### [任务说明]
请统计下方列表中包含字符串“acciaccatura”的行数，区分大小写，只给出数字。

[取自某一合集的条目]
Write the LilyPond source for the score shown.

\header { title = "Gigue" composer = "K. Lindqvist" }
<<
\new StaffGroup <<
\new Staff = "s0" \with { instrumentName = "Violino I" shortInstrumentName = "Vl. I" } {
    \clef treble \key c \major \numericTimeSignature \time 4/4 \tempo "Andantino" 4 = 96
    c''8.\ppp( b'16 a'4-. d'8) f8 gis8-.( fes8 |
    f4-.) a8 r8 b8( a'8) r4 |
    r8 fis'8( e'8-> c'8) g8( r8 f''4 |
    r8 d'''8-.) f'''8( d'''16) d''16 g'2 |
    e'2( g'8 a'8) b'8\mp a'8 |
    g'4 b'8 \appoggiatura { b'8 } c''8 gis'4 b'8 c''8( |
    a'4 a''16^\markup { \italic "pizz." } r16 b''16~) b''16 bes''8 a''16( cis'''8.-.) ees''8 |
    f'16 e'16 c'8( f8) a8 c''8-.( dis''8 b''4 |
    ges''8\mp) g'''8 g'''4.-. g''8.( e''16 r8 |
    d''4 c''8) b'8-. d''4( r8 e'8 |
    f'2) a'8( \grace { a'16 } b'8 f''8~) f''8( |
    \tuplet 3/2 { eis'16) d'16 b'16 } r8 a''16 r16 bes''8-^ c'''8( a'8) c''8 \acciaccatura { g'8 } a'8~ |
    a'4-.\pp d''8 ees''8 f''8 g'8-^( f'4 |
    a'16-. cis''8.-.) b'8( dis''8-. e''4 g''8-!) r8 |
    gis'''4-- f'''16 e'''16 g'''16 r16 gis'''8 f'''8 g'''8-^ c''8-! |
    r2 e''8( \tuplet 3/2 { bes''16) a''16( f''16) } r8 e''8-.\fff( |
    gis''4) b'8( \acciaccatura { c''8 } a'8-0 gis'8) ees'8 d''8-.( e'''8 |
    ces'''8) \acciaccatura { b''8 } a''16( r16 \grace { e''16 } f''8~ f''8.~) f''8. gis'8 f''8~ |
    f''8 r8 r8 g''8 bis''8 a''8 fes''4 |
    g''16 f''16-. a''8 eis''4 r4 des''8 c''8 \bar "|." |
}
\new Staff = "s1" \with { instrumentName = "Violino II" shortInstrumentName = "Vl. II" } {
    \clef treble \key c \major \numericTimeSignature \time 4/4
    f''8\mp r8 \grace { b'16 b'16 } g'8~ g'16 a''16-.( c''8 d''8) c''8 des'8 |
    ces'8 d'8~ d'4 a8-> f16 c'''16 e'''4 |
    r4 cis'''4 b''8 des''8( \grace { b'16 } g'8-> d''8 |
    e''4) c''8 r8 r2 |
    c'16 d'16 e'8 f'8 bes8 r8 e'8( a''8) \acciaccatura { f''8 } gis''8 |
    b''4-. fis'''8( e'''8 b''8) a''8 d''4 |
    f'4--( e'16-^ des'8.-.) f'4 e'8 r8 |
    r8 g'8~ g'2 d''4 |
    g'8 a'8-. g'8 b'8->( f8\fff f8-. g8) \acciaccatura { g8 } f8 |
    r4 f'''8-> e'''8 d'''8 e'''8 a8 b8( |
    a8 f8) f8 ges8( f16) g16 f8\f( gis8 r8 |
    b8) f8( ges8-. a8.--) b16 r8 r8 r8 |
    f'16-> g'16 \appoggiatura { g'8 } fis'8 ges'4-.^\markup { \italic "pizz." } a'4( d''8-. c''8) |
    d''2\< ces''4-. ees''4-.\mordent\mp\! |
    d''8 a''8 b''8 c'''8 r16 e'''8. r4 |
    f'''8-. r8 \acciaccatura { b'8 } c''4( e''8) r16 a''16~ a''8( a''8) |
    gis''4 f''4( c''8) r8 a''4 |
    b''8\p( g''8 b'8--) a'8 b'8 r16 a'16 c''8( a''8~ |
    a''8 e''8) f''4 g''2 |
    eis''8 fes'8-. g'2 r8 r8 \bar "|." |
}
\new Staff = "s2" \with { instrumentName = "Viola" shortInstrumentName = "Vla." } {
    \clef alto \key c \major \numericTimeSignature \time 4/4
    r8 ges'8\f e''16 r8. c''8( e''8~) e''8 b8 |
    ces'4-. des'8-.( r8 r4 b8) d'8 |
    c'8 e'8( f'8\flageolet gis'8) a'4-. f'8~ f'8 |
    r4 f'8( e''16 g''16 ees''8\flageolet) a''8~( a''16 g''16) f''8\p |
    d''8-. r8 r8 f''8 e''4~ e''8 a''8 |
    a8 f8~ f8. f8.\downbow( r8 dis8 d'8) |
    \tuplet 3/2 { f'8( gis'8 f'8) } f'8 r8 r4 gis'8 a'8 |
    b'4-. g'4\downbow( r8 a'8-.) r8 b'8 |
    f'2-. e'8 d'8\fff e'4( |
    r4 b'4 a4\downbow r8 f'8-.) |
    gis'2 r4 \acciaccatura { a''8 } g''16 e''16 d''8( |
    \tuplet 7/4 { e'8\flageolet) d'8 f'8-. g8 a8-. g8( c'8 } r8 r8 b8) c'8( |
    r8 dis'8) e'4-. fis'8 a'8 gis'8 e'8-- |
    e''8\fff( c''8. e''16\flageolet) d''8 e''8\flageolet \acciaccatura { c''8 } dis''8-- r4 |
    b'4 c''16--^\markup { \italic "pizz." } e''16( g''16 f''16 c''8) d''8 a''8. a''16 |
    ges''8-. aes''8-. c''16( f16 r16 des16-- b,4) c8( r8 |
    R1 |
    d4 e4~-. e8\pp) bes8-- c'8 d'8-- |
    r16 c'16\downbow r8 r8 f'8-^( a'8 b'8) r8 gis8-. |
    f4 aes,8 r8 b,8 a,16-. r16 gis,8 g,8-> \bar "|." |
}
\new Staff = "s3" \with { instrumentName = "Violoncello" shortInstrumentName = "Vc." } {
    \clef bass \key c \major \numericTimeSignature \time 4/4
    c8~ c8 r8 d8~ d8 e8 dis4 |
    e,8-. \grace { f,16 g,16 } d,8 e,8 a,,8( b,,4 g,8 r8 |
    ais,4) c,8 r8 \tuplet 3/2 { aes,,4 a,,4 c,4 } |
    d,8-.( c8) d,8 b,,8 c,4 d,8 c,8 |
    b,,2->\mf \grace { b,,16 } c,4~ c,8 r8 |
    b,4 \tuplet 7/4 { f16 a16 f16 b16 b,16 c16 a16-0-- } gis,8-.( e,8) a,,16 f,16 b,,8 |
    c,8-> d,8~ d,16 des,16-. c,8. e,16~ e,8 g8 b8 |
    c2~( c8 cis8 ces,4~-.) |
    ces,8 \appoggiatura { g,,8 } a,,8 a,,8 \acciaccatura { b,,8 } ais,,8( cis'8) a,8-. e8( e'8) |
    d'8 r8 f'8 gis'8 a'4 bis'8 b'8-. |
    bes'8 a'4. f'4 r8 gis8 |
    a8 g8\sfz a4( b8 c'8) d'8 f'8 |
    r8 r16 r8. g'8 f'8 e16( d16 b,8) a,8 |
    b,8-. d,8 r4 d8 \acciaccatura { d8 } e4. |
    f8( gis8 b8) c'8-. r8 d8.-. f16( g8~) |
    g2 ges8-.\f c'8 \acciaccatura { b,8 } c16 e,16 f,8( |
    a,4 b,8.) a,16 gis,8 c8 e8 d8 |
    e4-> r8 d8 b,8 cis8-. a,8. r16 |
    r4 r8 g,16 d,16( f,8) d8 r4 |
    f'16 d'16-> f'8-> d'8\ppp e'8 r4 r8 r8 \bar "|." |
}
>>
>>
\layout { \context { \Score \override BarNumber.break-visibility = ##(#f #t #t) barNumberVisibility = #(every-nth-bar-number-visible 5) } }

### [完整回答]
11